===== Dataset content =====
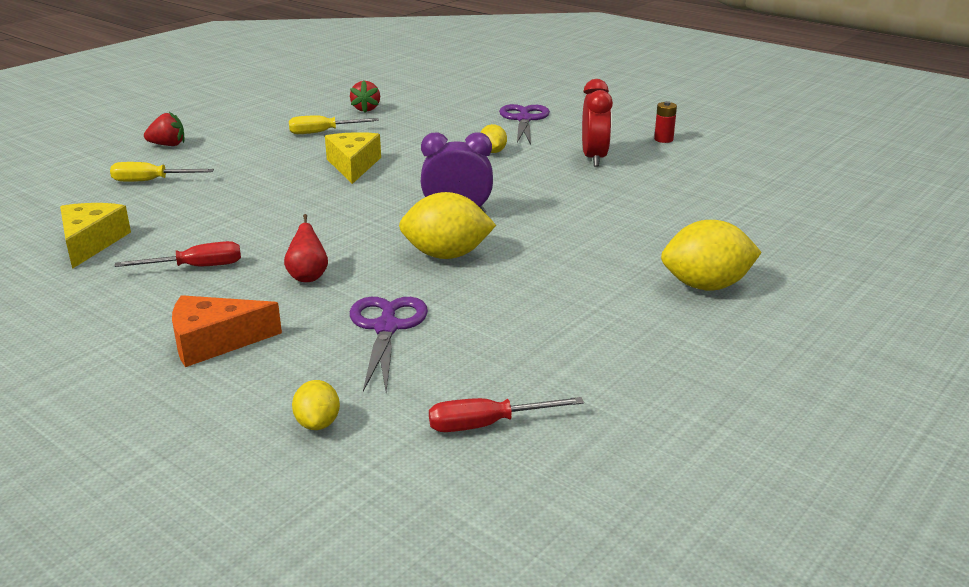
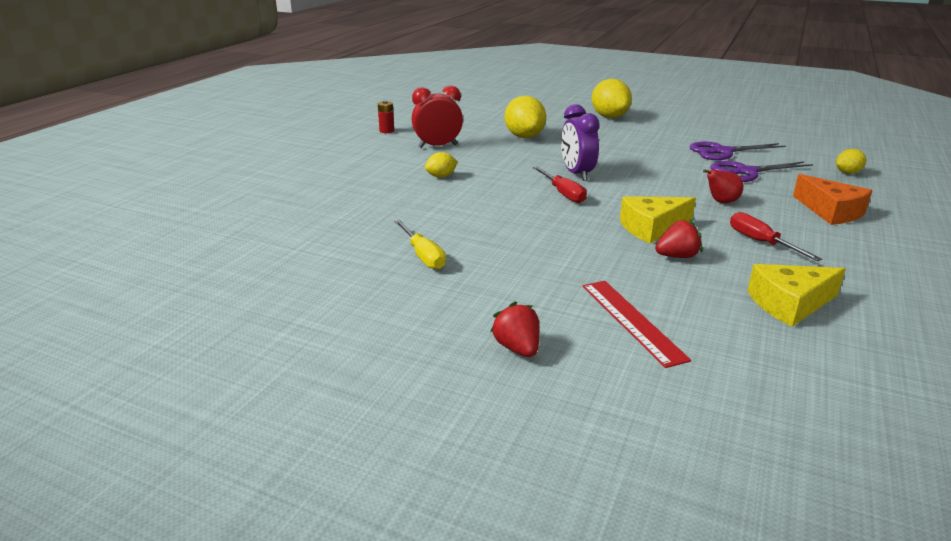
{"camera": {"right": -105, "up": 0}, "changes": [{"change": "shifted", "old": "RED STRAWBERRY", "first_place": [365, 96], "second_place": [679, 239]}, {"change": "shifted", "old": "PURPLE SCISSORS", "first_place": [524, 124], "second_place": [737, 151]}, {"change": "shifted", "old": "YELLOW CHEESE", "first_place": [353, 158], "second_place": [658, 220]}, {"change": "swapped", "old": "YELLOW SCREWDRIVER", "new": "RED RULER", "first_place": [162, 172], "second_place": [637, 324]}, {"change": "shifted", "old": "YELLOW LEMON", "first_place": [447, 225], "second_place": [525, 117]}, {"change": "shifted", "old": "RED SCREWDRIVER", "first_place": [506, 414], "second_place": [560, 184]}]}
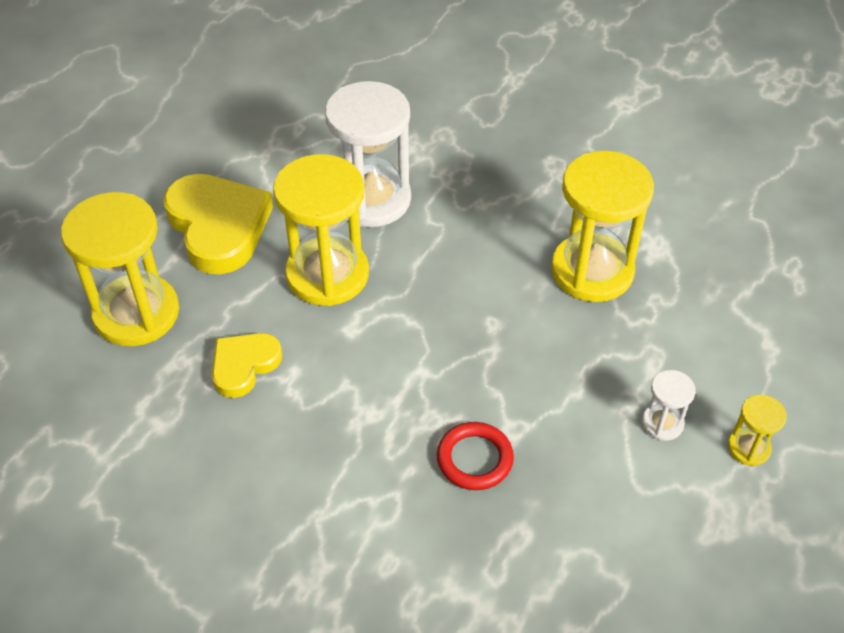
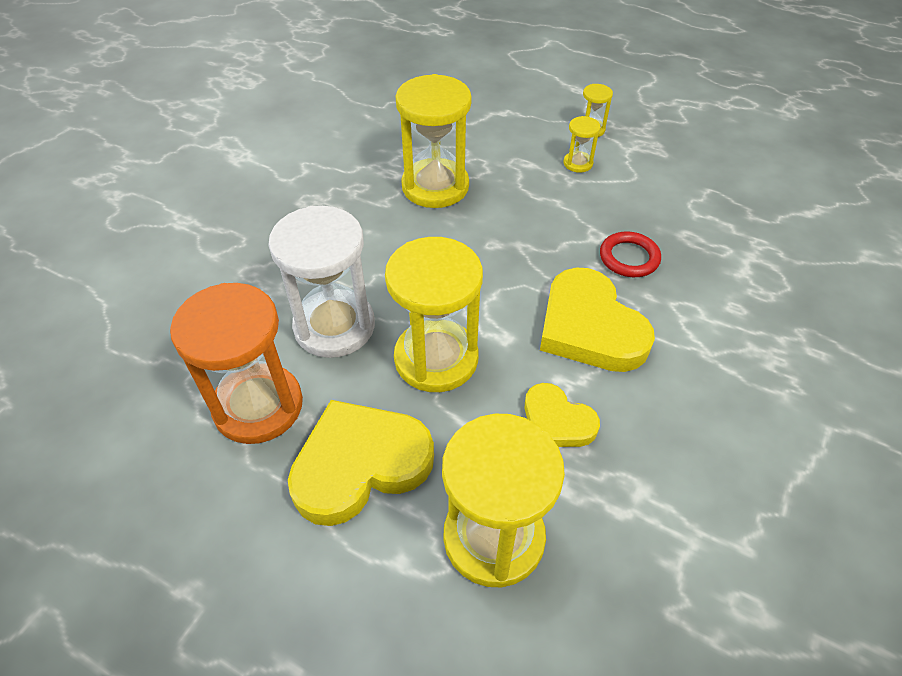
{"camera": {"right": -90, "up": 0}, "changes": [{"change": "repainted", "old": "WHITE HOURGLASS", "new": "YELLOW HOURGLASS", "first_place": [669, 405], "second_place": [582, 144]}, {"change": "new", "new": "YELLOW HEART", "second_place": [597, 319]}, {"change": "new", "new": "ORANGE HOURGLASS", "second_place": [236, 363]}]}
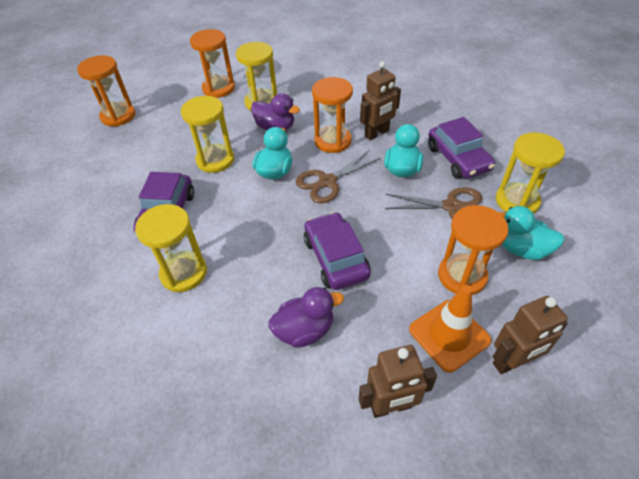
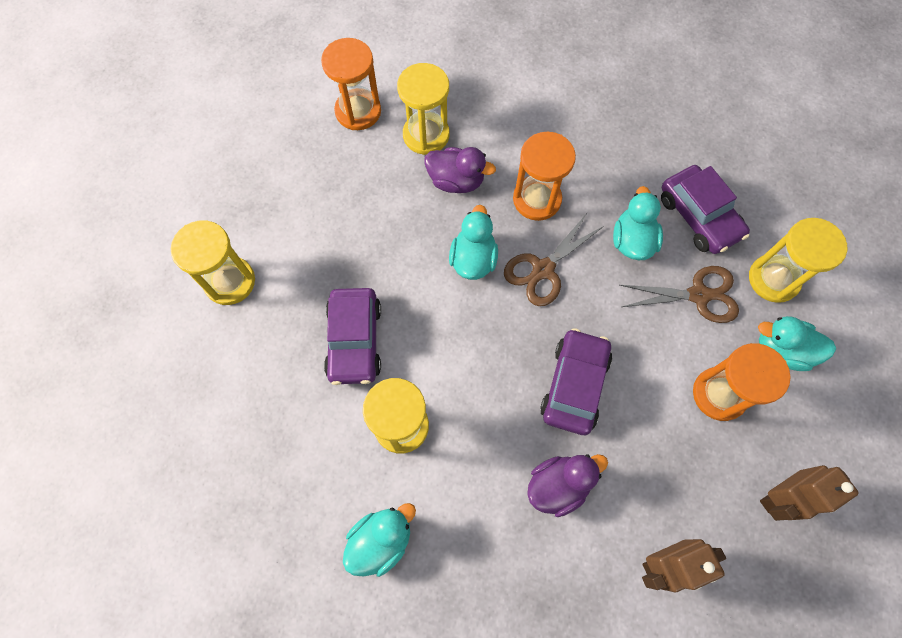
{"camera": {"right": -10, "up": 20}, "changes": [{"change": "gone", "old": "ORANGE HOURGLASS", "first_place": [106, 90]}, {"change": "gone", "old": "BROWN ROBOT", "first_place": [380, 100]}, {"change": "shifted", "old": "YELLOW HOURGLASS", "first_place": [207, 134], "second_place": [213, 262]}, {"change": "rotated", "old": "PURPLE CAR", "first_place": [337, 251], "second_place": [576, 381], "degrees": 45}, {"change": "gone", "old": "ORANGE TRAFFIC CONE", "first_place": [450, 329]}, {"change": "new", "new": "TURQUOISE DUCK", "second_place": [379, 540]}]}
=====
**Task to complete:**
All of the data above must be printed exactly, minus its pictures.

**Answer to the exercise:**
{"camera": {"right": -105, "up": 0}, "changes": [{"change": "shifted", "old": "RED STRAWBERRY", "first_place": [365, 96], "second_place": [679, 239]}, {"change": "shifted", "old": "PURPLE SCISSORS", "first_place": [524, 124], "second_place": [737, 151]}, {"change": "shifted", "old": "YELLOW CHEESE", "first_place": [353, 158], "second_place": [658, 220]}, {"change": "swapped", "old": "YELLOW SCREWDRIVER", "new": "RED RULER", "first_place": [162, 172], "second_place": [637, 324]}, {"change": "shifted", "old": "YELLOW LEMON", "first_place": [447, 225], "second_place": [525, 117]}, {"change": "shifted", "old": "RED SCREWDRIVER", "first_place": [506, 414], "second_place": [560, 184]}]}
{"camera": {"right": -90, "up": 0}, "changes": [{"change": "repainted", "old": "WHITE HOURGLASS", "new": "YELLOW HOURGLASS", "first_place": [669, 405], "second_place": [582, 144]}, {"change": "new", "new": "YELLOW HEART", "second_place": [597, 319]}, {"change": "new", "new": "ORANGE HOURGLASS", "second_place": [236, 363]}]}
{"camera": {"right": -10, "up": 20}, "changes": [{"change": "gone", "old": "ORANGE HOURGLASS", "first_place": [106, 90]}, {"change": "gone", "old": "BROWN ROBOT", "first_place": [380, 100]}, {"change": "shifted", "old": "YELLOW HOURGLASS", "first_place": [207, 134], "second_place": [213, 262]}, {"change": "rotated", "old": "PURPLE CAR", "first_place": [337, 251], "second_place": [576, 381], "degrees": 45}, {"change": "gone", "old": "ORANGE TRAFFIC CONE", "first_place": [450, 329]}, {"change": "new", "new": "TURQUOISE DUCK", "second_place": [379, 540]}]}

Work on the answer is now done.